● What the task requires
Apart from any images, the entries are to be output exactly.

[Before-and-after scene images]
▼▼▼
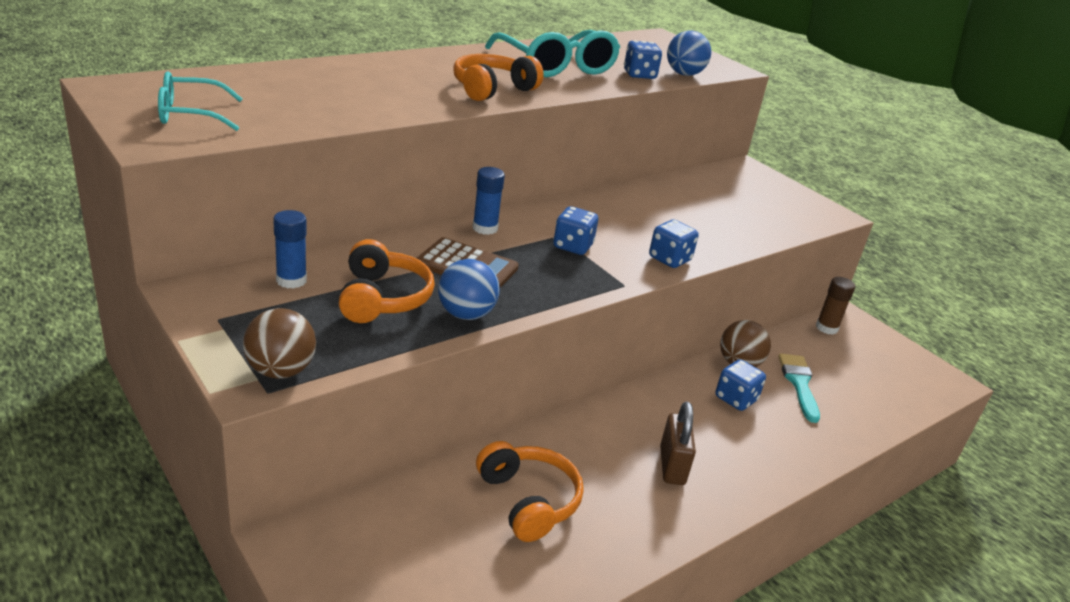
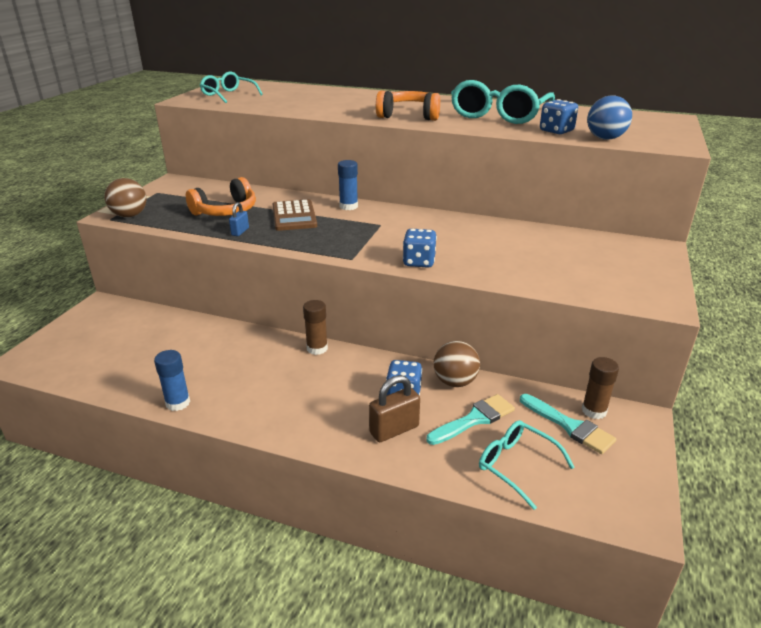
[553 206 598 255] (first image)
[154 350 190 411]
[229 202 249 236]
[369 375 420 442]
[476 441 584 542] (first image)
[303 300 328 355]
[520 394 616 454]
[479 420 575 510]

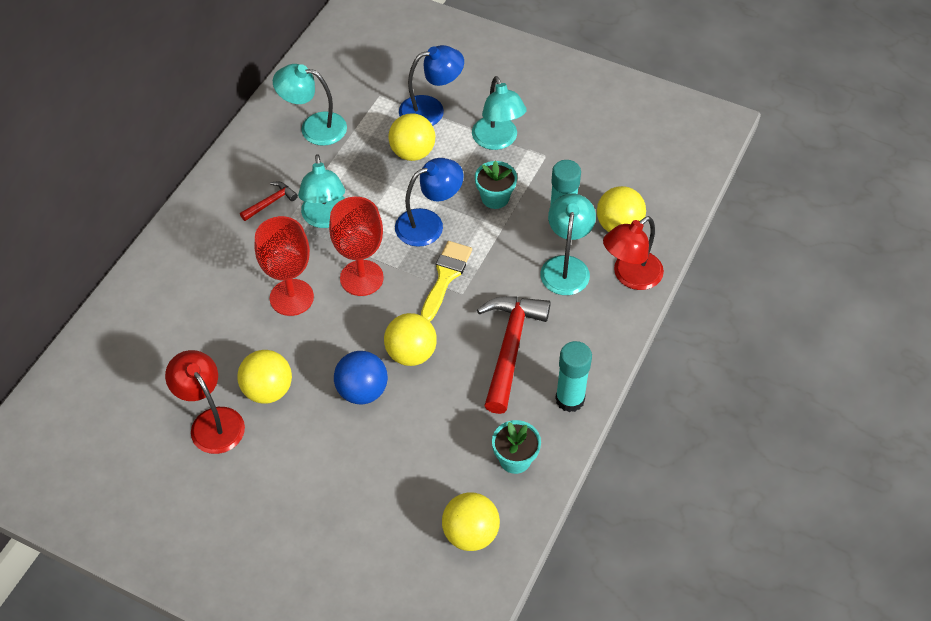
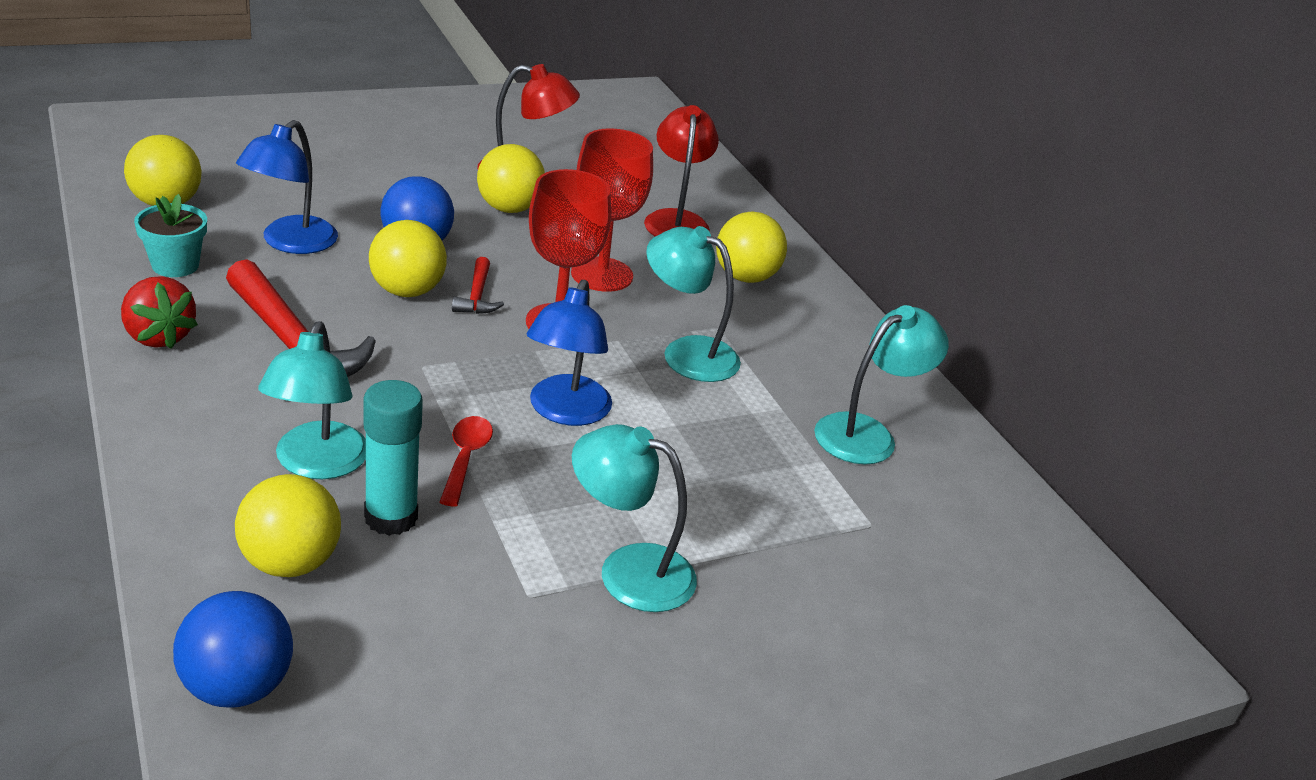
[236 120 338 254]
[716 211 787 283]
[475 161 517 209] (first image)
[452 257 504 314]
[258 321 366 480]
[644 105 719 237]
[421 241 472 321] (first image)
[121 276 198 349]
[439 416 493 506]
[173 591 293 708]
▲▲▲
● Result of the task
[553 206 598 255] (first image)
[154 350 190 411]
[229 202 249 236]
[369 375 420 442]
[476 441 584 542] (first image)
[303 300 328 355]
[520 394 616 454]
[479 420 575 510]

[236 120 338 254]
[716 211 787 283]
[475 161 517 209] (first image)
[452 257 504 314]
[258 321 366 480]
[644 105 719 237]
[421 241 472 321] (first image)
[121 276 198 349]
[439 416 493 506]
[173 591 293 708]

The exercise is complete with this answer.